▶ [EXERCISE DETAILS]
With the first line below as the start and the line containing "repainted: śrubokręt (pomarańczowy)" as the end, copy every line between them exactly, ends included.

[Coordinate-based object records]

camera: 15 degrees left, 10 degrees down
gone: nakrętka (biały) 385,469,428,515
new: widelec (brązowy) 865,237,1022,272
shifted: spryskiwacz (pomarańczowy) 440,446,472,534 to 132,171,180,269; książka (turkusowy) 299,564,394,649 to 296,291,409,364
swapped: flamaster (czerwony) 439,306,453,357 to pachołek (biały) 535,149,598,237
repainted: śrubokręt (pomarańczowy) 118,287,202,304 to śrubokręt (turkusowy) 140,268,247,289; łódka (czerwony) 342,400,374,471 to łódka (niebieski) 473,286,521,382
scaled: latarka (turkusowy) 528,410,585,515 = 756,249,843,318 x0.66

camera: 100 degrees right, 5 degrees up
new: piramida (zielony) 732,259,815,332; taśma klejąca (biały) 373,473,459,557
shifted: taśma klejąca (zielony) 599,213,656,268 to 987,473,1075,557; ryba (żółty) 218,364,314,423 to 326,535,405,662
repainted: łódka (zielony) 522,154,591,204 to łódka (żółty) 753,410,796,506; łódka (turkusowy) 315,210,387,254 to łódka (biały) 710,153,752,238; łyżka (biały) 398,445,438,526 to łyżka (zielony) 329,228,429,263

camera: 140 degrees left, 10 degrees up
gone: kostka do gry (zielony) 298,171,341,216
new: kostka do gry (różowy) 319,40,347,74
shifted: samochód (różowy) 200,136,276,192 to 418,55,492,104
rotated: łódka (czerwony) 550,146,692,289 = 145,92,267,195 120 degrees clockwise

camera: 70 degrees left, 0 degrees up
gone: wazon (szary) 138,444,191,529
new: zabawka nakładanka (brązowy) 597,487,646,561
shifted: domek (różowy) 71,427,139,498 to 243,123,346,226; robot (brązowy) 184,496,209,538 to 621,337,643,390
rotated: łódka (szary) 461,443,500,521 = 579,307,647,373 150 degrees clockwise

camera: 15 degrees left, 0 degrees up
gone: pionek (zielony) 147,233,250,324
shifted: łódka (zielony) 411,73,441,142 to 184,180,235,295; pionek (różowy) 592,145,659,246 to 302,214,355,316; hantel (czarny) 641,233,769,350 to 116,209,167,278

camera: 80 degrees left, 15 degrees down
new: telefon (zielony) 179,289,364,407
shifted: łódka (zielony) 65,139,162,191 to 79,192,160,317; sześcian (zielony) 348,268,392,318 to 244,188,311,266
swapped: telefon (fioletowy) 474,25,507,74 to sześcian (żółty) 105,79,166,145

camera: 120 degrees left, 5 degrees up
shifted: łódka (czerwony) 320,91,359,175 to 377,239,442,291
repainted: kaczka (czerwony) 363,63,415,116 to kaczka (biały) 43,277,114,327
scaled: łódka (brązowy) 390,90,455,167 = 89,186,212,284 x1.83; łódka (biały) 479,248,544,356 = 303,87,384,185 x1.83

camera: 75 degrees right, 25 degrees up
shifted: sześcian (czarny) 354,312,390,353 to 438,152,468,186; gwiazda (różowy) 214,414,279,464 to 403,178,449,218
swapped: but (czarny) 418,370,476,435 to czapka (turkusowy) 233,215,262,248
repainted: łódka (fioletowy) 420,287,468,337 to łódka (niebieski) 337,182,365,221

▶ [TASK ANSWER]
camera: 15 degrees left, 10 degrees down
gone: nakrętka (biały) 385,469,428,515
new: widelec (brązowy) 865,237,1022,272
shifted: spryskiwacz (pomarańczowy) 440,446,472,534 to 132,171,180,269; książka (turkusowy) 299,564,394,649 to 296,291,409,364
swapped: flamaster (czerwony) 439,306,453,357 to pachołek (biały) 535,149,598,237
repainted: śrubokręt (pomarańczowy) 118,287,202,304 to śrubokręt (turkusowy) 140,268,247,289; łódka (czerwony) 342,400,374,471 to łódka (niebieski) 473,286,521,382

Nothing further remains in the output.